BEGIN Records supplied

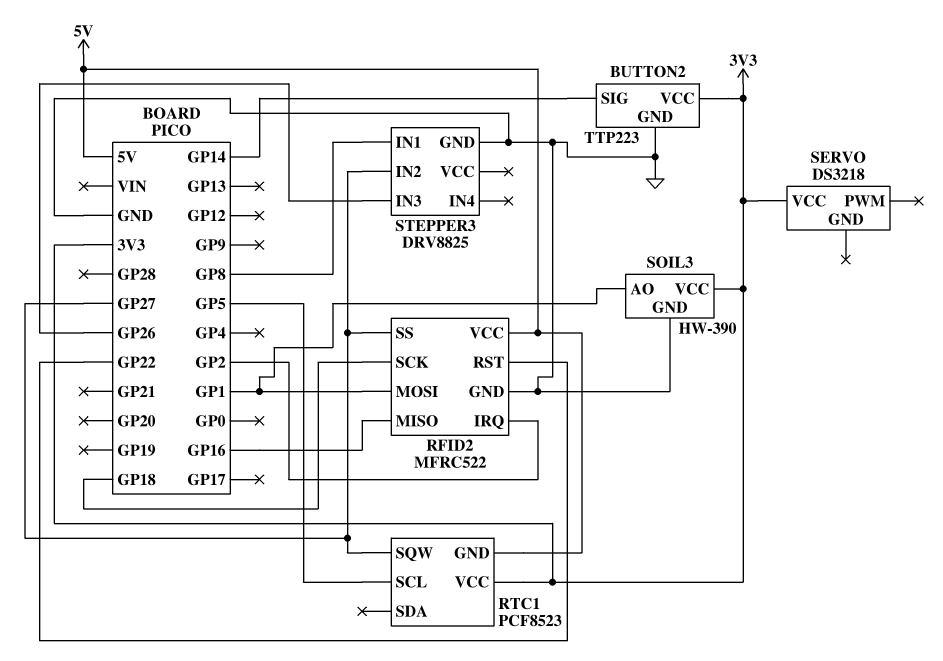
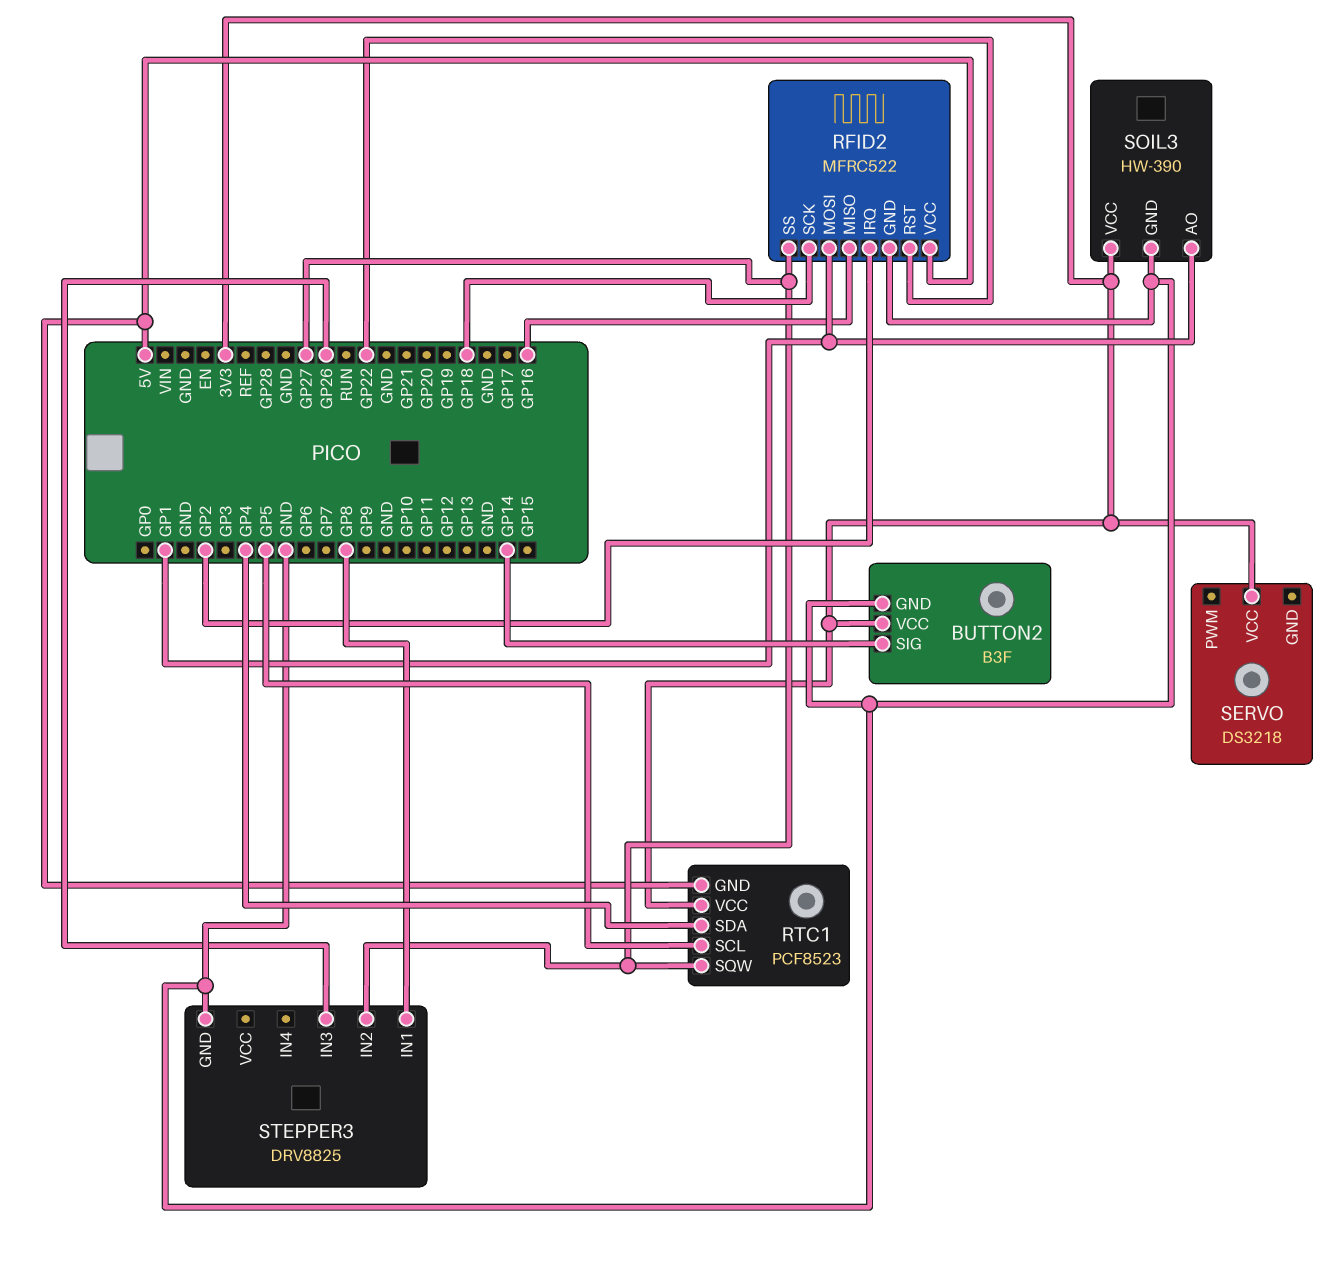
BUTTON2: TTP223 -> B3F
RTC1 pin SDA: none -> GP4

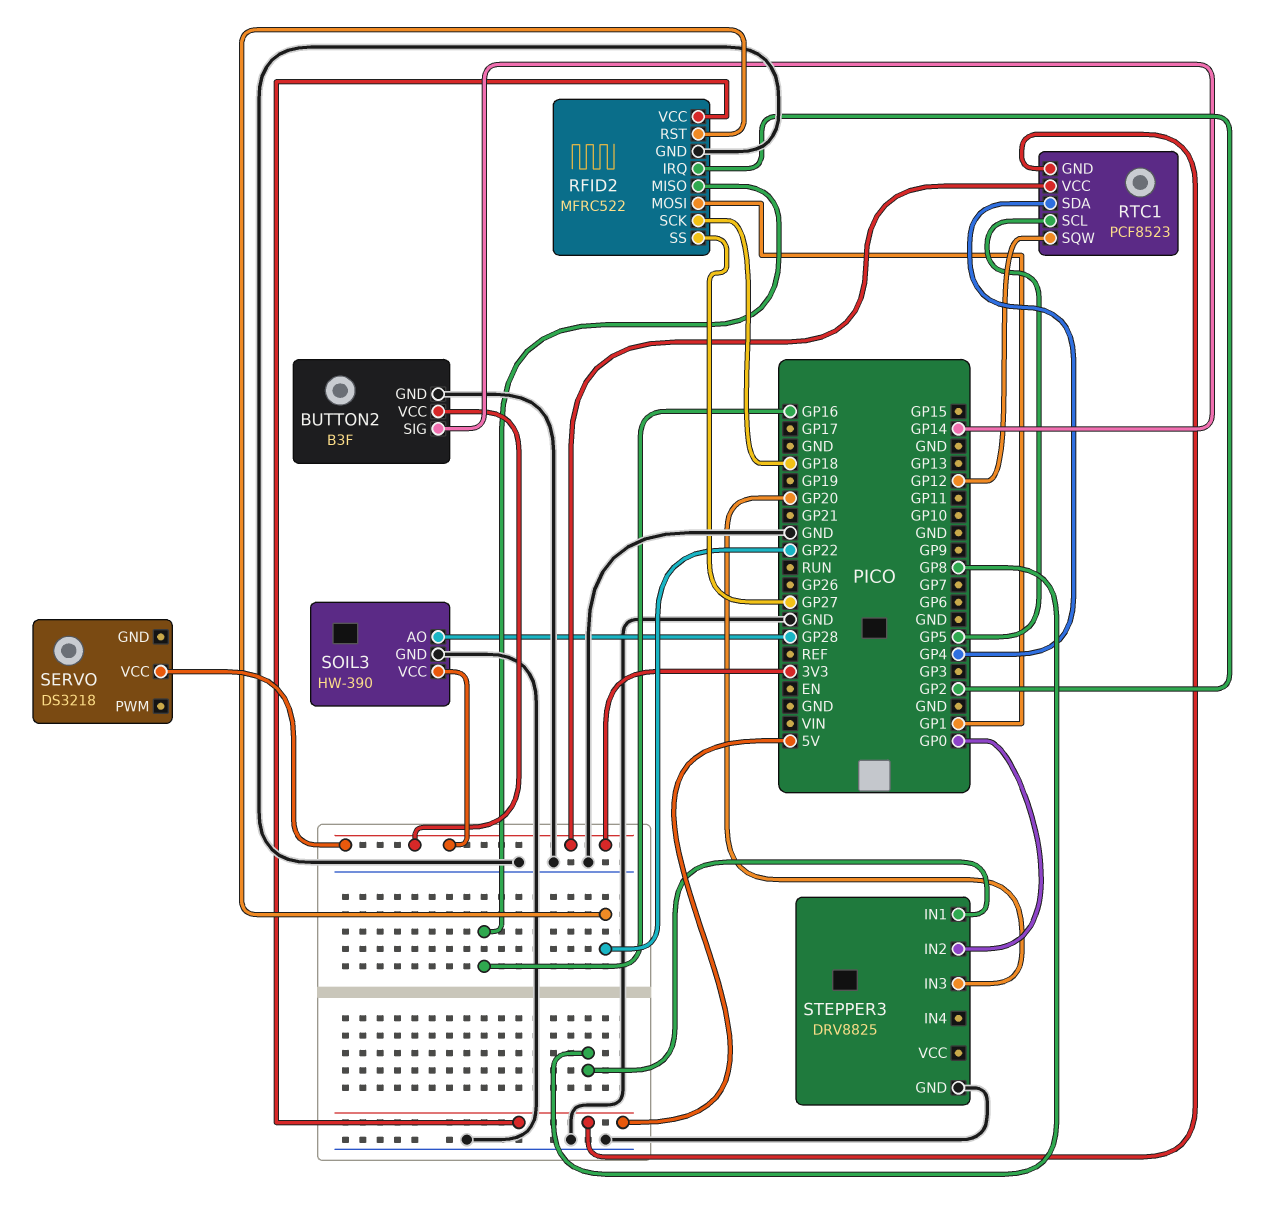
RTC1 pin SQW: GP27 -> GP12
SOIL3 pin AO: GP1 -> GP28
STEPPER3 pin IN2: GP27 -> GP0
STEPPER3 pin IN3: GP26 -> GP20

END Records supplied
BEGIN Records supplied

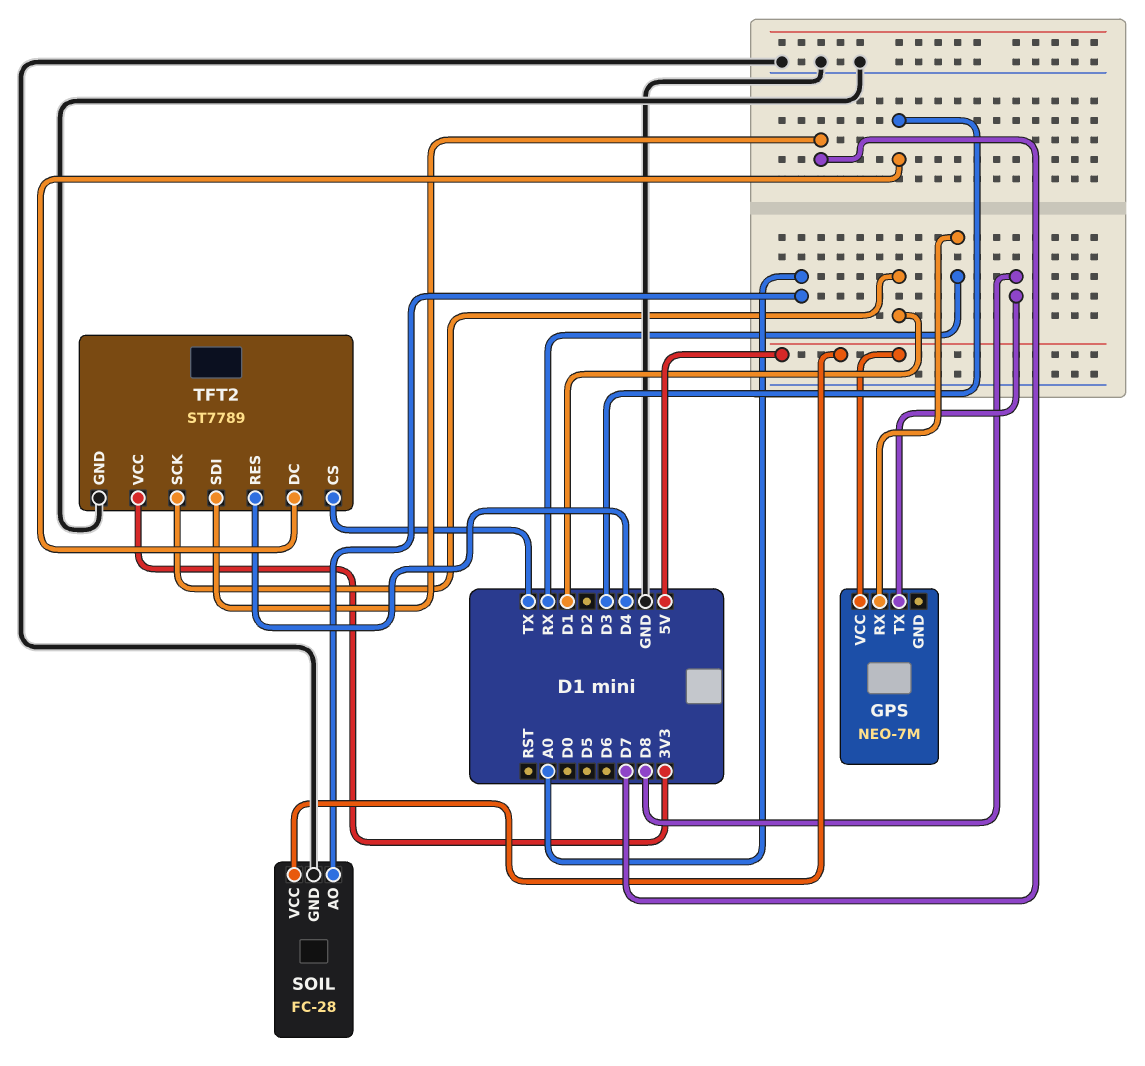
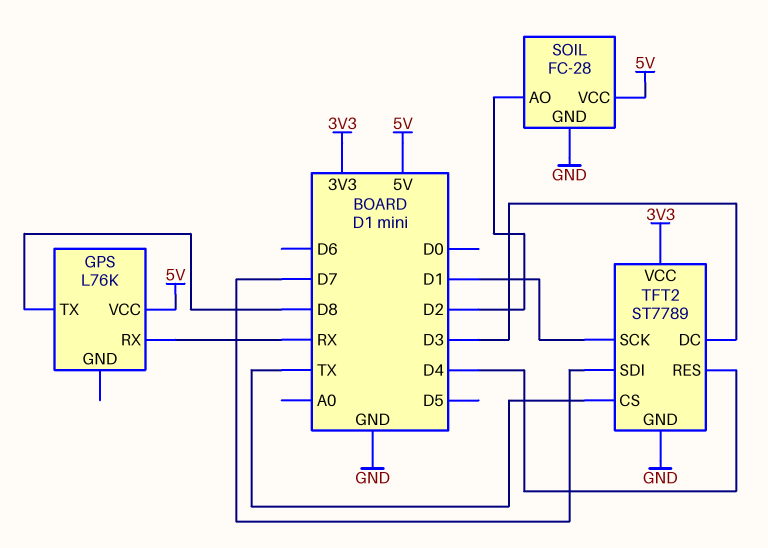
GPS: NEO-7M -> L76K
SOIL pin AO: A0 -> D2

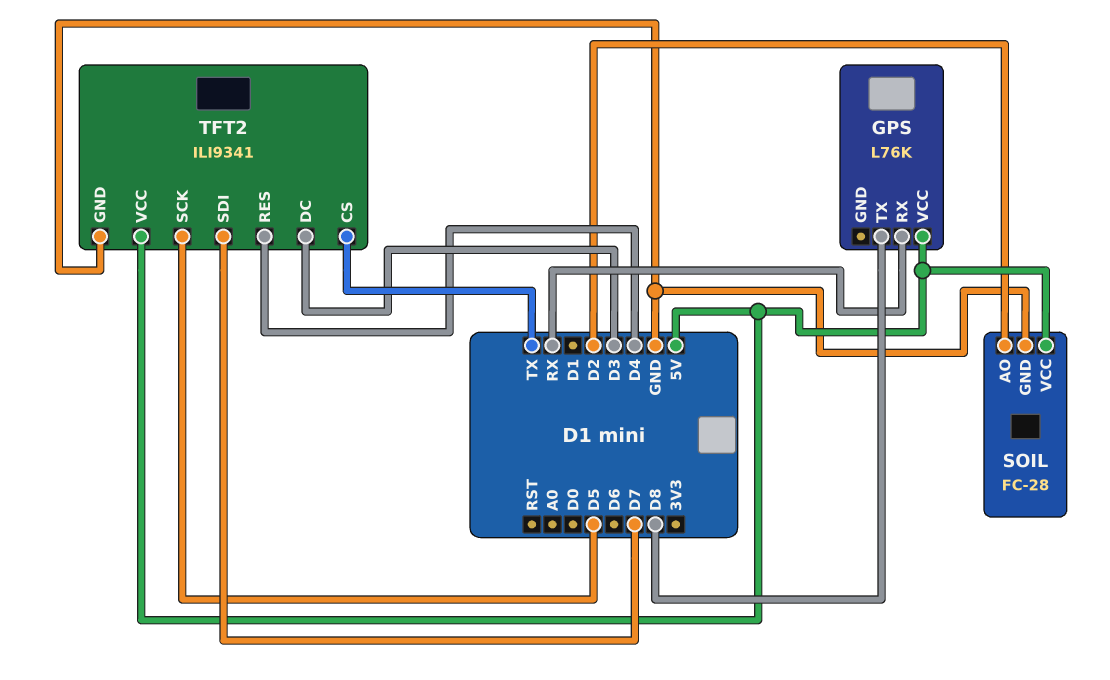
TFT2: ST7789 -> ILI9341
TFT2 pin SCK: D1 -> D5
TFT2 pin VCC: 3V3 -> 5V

END Records supplied
BEGIN Records supplied

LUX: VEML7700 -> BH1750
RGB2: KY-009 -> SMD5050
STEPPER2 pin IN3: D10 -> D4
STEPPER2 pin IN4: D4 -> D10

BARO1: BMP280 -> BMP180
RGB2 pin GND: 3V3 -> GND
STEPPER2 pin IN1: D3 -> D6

END Records supplied

__Brief__: What do the lines above say from the one containing "STEPPER2 pin IN4: D4 -> D10" down to the one containing "STEPPER2 pin IN1: D3 -> D6"? Return them exactly, both end lines included, and only them.

__Expected output__:
STEPPER2 pin IN4: D4 -> D10

BARO1: BMP280 -> BMP180
RGB2 pin GND: 3V3 -> GND
STEPPER2 pin IN1: D3 -> D6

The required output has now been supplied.